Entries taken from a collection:
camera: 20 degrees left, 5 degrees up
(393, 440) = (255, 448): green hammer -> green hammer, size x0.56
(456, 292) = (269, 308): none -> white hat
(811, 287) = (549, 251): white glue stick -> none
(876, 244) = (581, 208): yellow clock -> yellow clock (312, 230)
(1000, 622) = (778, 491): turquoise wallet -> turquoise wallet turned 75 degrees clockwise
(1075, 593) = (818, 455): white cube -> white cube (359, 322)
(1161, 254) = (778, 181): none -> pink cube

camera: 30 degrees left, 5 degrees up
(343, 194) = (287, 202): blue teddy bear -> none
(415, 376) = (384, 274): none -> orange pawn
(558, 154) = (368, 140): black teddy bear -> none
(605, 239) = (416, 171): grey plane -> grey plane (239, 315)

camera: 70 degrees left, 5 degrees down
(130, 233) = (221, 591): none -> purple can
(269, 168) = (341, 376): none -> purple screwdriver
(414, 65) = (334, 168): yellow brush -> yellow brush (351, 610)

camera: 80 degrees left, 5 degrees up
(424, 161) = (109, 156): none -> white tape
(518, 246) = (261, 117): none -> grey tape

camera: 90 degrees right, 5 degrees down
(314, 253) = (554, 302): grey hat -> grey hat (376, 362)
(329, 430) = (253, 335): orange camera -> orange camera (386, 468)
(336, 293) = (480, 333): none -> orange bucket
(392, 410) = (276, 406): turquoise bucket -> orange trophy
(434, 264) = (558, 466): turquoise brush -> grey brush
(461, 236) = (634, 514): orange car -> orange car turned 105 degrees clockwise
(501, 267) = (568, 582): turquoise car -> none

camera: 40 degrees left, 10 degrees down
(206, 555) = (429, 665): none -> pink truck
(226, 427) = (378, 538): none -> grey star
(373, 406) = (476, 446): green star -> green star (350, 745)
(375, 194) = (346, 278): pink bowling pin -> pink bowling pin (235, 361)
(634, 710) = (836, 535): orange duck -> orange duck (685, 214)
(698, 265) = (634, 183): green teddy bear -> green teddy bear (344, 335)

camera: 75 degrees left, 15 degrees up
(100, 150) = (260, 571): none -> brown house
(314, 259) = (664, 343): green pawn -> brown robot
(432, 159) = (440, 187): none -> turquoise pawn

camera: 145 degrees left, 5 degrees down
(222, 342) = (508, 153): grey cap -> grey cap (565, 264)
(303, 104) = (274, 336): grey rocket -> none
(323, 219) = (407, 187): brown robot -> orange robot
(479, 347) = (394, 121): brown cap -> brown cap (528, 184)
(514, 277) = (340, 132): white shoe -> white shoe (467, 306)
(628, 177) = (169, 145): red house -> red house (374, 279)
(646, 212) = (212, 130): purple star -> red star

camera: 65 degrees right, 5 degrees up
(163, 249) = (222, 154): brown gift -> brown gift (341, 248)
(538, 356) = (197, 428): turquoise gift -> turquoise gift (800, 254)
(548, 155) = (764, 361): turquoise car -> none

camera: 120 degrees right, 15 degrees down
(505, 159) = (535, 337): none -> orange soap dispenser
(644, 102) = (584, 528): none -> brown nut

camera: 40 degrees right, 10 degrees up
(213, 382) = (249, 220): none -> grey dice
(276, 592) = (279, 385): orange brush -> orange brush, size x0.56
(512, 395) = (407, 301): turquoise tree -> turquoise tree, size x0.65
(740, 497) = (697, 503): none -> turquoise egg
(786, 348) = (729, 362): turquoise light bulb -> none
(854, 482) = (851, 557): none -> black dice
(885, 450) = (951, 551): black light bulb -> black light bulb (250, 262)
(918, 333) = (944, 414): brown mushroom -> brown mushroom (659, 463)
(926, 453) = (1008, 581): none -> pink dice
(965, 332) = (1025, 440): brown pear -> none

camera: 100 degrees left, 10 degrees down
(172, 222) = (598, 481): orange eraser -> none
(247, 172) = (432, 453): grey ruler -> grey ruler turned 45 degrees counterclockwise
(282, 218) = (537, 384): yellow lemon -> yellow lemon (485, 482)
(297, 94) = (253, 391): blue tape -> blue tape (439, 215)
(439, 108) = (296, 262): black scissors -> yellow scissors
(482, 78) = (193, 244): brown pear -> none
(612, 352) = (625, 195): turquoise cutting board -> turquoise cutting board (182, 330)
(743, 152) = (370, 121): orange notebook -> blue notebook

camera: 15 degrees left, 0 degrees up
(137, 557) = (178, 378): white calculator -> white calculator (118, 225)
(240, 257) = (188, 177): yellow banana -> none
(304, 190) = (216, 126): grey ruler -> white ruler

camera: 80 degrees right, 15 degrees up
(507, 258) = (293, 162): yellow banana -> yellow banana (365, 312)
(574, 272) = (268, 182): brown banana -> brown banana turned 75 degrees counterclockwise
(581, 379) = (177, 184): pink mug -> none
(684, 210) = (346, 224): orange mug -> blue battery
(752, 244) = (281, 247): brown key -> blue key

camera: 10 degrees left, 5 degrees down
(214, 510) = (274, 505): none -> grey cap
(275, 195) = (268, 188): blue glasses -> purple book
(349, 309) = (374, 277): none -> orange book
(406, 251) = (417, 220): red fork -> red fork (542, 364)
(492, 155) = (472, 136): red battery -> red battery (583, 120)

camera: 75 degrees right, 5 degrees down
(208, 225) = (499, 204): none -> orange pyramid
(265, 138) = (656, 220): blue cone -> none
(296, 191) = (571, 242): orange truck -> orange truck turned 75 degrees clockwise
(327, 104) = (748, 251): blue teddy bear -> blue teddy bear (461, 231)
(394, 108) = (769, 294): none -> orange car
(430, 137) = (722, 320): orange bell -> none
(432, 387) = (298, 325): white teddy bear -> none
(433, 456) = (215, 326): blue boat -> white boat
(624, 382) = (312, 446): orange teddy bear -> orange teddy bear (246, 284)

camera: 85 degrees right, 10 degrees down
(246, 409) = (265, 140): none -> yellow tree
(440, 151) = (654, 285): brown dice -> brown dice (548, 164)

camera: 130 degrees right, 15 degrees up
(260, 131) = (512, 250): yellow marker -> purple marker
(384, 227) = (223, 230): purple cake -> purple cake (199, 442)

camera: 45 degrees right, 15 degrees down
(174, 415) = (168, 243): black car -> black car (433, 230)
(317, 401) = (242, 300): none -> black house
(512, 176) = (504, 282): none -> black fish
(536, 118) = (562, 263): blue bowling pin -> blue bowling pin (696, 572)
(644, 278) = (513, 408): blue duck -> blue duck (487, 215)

EXERCISE INSTRUCTIONS: Above are the entries. Quote exactly the lines from the one bearing "(414, 65) = (334, 168): yellow" through the one bearing "(206, 555) = (429, 665): none -> pink truck".

TASK ANSWER:
(414, 65) = (334, 168): yellow brush -> yellow brush (351, 610)

camera: 80 degrees left, 5 degrees up
(424, 161) = (109, 156): none -> white tape
(518, 246) = (261, 117): none -> grey tape

camera: 90 degrees right, 5 degrees down
(314, 253) = (554, 302): grey hat -> grey hat (376, 362)
(329, 430) = (253, 335): orange camera -> orange camera (386, 468)
(336, 293) = (480, 333): none -> orange bucket
(392, 410) = (276, 406): turquoise bucket -> orange trophy
(434, 264) = (558, 466): turquoise brush -> grey brush
(461, 236) = (634, 514): orange car -> orange car turned 105 degrees clockwise
(501, 267) = (568, 582): turquoise car -> none

camera: 40 degrees left, 10 degrees down
(206, 555) = (429, 665): none -> pink truck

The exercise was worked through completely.